EXERCISE BRIEF: Report how many lines of the listing contain the string "kern". Give only the number.
# start of ITEMS
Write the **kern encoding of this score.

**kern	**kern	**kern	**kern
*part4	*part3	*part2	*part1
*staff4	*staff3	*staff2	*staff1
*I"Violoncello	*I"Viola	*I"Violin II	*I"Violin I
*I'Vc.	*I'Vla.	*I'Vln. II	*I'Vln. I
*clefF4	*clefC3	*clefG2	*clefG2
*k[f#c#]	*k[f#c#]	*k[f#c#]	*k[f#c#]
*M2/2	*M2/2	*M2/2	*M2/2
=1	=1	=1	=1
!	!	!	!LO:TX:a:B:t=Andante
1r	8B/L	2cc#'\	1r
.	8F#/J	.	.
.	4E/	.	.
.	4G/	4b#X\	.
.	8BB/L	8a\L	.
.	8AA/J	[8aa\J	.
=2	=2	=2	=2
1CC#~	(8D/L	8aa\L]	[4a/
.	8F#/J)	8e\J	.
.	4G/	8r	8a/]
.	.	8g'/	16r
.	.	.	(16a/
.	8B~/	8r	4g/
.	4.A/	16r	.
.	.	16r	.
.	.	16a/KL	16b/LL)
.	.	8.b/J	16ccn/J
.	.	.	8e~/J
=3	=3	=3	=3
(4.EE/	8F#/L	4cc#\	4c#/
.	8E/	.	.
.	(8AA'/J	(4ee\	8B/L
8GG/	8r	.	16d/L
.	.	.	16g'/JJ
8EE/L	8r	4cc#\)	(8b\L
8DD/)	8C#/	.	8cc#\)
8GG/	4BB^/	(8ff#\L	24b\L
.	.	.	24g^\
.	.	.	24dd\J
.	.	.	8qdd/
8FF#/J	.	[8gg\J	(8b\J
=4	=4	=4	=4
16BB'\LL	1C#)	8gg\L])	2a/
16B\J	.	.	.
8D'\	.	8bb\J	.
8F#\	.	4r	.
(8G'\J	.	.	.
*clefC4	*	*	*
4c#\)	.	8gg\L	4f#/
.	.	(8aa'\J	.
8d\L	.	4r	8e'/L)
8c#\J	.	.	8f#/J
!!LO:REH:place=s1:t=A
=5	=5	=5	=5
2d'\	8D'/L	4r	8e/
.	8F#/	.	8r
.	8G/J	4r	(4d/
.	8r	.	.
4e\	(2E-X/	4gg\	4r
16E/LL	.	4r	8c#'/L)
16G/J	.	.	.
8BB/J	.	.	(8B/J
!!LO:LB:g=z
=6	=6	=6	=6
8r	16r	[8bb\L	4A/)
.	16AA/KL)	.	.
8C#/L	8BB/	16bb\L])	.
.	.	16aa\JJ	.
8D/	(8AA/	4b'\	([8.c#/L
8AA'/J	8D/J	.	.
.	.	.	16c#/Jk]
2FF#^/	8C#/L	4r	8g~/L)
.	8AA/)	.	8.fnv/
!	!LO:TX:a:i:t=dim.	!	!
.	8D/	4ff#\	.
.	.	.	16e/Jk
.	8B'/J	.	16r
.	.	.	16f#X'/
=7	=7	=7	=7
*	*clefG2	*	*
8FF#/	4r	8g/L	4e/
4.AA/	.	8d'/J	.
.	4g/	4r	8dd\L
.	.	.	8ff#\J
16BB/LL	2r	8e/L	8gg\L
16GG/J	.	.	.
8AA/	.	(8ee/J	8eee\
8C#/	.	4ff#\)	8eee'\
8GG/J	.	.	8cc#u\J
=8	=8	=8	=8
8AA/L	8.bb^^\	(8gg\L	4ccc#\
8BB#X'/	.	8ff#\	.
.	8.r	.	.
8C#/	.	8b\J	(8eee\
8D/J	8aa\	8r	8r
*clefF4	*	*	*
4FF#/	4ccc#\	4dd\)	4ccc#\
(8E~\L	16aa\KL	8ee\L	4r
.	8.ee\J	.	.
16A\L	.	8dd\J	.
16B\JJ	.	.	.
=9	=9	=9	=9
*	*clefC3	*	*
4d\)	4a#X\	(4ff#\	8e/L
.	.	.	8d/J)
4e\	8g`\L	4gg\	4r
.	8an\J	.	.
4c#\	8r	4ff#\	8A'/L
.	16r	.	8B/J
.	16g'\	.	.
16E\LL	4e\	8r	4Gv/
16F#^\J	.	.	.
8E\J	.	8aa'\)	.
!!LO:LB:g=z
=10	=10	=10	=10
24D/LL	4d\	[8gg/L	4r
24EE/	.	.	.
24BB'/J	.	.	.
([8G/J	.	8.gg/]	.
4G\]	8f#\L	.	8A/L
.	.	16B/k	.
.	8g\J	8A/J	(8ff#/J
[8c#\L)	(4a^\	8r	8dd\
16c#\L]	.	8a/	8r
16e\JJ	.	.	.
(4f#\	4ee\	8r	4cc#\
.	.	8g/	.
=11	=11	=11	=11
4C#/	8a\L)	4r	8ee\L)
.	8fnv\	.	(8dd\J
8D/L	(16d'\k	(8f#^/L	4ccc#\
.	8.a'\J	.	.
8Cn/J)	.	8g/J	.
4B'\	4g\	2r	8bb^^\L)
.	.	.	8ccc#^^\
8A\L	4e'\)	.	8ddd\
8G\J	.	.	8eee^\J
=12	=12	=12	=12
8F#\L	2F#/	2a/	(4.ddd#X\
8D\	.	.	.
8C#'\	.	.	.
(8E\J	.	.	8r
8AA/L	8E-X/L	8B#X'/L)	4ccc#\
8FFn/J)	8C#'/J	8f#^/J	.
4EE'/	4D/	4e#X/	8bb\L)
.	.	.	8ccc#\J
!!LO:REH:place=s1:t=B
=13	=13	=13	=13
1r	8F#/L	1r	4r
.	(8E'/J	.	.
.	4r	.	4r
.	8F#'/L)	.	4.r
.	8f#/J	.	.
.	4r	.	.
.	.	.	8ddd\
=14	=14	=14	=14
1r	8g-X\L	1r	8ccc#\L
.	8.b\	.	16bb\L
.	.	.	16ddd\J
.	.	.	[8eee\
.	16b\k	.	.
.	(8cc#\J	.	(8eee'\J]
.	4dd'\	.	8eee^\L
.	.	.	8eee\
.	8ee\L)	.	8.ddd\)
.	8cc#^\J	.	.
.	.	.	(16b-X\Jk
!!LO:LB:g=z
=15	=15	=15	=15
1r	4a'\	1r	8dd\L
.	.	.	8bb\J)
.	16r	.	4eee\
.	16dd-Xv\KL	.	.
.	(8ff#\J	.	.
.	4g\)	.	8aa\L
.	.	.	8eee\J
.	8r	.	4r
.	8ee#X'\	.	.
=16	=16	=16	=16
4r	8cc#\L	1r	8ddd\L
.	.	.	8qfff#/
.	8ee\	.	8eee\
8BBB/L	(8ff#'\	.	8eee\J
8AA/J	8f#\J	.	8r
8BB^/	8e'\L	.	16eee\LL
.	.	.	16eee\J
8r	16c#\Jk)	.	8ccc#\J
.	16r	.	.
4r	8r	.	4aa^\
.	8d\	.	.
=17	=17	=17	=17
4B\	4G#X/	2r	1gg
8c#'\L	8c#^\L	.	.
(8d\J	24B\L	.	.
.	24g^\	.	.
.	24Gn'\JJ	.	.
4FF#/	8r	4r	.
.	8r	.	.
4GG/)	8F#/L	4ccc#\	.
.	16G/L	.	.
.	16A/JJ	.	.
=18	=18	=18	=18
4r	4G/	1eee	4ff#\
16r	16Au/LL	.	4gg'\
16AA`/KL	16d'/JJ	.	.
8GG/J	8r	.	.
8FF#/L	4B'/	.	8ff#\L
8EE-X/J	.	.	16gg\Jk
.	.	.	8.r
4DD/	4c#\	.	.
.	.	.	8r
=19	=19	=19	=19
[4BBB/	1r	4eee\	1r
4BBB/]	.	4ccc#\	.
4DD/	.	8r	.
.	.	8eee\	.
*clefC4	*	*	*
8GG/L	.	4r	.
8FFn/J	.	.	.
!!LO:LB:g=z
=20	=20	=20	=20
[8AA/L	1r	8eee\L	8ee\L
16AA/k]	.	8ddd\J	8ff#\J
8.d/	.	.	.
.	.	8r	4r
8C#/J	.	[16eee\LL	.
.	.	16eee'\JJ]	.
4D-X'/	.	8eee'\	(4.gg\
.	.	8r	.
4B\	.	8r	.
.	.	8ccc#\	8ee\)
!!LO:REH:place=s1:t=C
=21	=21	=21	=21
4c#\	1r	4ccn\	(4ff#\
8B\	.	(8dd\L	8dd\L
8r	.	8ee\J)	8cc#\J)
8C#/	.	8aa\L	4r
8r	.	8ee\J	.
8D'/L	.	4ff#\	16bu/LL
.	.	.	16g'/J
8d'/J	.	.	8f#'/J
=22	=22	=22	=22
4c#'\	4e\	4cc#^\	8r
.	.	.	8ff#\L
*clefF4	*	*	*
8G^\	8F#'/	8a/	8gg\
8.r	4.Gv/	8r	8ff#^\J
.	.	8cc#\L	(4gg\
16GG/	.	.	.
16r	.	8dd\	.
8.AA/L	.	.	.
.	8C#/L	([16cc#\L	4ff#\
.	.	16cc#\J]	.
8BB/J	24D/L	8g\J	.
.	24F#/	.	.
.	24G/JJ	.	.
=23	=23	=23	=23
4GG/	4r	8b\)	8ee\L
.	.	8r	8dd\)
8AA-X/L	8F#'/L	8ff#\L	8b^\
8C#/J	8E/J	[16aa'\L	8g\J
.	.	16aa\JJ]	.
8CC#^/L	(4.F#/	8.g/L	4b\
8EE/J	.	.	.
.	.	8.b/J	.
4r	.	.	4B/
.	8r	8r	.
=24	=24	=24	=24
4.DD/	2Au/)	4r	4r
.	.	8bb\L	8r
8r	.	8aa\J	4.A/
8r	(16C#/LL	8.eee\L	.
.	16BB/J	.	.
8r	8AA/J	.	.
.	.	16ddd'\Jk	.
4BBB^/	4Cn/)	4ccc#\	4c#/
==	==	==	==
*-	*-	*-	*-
# end of ITEMS
RESULT FOR THIS TASK: 2